Start of Exercise materials
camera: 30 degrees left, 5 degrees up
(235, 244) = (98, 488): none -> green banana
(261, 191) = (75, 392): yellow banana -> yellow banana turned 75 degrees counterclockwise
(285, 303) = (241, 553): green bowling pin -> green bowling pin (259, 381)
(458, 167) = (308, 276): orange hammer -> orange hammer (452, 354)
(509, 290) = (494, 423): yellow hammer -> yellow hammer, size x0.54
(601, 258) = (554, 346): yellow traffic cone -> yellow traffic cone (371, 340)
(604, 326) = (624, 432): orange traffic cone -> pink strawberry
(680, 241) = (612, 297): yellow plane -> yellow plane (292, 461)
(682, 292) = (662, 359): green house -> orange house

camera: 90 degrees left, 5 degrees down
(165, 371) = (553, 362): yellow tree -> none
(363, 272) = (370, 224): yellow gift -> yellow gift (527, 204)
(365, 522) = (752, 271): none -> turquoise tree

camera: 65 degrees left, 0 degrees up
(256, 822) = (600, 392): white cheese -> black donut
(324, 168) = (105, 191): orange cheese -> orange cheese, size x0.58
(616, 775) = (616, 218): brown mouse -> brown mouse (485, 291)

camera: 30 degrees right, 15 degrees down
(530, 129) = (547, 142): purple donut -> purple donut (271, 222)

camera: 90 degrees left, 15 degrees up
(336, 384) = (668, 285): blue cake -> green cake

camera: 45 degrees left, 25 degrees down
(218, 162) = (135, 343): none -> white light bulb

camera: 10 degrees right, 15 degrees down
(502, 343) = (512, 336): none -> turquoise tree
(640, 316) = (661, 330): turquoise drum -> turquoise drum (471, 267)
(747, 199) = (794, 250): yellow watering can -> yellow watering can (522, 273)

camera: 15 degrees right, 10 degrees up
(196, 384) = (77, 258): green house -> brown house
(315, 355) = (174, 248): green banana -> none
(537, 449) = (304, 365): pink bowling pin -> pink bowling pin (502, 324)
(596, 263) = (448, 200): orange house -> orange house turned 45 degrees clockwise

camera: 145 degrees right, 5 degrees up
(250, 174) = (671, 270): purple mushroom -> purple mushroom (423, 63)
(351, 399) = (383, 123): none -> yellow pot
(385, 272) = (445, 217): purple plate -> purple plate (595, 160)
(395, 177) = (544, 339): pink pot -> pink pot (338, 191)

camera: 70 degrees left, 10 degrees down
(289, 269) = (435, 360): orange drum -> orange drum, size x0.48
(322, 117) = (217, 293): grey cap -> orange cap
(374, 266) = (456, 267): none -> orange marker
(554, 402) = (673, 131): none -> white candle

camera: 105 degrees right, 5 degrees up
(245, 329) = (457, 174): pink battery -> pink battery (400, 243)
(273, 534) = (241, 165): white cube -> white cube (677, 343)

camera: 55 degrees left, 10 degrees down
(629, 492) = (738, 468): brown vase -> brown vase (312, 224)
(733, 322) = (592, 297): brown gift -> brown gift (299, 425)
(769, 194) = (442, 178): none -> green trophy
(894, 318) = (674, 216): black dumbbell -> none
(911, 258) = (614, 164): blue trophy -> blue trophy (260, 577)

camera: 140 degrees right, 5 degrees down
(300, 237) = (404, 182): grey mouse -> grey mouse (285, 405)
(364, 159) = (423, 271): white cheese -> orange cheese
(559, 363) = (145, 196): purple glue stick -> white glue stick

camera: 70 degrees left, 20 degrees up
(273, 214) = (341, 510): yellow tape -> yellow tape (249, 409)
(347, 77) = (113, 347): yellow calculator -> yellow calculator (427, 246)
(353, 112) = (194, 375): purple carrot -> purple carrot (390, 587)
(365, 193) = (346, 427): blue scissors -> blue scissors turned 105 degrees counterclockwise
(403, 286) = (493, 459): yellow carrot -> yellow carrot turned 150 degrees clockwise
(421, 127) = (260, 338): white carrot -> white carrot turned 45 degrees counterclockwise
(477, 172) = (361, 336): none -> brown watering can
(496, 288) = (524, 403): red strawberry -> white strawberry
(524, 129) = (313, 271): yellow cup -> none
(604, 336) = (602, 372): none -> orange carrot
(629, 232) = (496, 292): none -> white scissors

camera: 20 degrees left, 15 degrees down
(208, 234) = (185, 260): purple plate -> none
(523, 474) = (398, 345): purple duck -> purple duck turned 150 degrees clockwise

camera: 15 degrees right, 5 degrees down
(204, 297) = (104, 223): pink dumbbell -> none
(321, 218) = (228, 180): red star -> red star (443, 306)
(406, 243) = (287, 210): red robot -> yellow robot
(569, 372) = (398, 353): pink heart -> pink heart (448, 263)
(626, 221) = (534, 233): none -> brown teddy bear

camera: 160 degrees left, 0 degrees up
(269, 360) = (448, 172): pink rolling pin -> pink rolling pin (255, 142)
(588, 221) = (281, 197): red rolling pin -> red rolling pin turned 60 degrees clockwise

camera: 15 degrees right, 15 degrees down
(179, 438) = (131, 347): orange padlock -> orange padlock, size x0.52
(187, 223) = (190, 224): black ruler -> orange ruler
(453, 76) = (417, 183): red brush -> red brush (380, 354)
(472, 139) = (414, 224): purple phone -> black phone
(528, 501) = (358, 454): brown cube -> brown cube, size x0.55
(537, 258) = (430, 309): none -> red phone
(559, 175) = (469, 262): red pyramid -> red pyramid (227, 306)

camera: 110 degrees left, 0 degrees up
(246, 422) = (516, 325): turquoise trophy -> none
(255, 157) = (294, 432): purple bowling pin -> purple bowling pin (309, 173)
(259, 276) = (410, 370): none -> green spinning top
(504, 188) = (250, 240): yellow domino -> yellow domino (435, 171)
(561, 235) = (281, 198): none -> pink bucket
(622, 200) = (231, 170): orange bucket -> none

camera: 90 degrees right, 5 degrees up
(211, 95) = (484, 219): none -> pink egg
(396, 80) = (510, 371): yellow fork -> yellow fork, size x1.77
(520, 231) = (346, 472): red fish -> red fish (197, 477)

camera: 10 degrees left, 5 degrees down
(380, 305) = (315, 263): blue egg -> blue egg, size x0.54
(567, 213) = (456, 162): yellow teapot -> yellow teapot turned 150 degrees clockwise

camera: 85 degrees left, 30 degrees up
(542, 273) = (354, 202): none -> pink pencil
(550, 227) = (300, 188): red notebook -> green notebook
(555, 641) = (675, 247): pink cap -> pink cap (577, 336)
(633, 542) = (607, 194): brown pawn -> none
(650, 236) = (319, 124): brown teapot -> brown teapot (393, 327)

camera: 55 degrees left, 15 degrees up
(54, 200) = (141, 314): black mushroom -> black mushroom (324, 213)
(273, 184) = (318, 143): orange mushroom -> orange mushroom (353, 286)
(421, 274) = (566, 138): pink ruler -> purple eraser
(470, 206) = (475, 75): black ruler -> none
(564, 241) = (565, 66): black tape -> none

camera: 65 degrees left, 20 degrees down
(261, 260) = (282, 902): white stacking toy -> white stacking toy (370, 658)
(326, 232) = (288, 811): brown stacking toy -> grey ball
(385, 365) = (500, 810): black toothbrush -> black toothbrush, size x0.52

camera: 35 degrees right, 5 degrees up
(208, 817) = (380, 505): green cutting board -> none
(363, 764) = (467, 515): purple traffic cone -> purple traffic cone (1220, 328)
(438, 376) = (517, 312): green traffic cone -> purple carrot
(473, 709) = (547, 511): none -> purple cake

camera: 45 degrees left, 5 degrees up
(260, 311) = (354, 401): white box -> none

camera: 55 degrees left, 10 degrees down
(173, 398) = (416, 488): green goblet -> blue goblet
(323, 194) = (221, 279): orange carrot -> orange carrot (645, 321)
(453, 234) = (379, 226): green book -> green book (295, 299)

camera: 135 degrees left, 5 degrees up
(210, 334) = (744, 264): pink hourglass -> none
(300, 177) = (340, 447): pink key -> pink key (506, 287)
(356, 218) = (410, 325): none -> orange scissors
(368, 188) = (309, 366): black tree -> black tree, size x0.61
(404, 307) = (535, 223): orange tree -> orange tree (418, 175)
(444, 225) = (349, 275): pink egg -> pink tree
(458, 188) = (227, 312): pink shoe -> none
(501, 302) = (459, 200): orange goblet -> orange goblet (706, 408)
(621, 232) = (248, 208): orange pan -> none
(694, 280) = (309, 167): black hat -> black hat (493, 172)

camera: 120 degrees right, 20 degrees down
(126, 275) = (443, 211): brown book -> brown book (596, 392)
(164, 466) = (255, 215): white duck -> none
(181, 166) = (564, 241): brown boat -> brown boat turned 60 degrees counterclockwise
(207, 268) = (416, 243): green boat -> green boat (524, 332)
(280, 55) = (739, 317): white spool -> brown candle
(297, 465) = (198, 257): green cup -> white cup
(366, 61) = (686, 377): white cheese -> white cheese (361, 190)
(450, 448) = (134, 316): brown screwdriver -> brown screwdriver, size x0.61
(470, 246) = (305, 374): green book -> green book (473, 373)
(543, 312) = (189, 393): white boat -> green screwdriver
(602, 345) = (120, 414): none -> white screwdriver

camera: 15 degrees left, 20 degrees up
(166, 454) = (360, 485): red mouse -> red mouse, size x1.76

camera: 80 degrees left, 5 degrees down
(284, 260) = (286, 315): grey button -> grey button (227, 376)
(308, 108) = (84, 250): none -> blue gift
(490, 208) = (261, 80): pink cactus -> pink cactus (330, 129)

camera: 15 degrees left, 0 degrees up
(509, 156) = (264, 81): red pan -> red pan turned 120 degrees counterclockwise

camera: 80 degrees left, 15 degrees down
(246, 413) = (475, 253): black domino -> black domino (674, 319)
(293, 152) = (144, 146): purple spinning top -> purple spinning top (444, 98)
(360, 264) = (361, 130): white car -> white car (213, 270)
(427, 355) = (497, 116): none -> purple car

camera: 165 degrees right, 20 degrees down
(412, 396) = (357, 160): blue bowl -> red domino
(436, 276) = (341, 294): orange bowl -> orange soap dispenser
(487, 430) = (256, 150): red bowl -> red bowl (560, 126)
End of Exercise materials
## How to complete this task
From the material above, set down exactly the lines starting at the one with "camera: 110 degrees left, 0 degrees up" and ending at the one with "(259, 276) = (410, 370): none", end lines included.

## Finished task
camera: 110 degrees left, 0 degrees up
(246, 422) = (516, 325): turquoise trophy -> none
(255, 157) = (294, 432): purple bowling pin -> purple bowling pin (309, 173)
(259, 276) = (410, 370): none -> green spinning top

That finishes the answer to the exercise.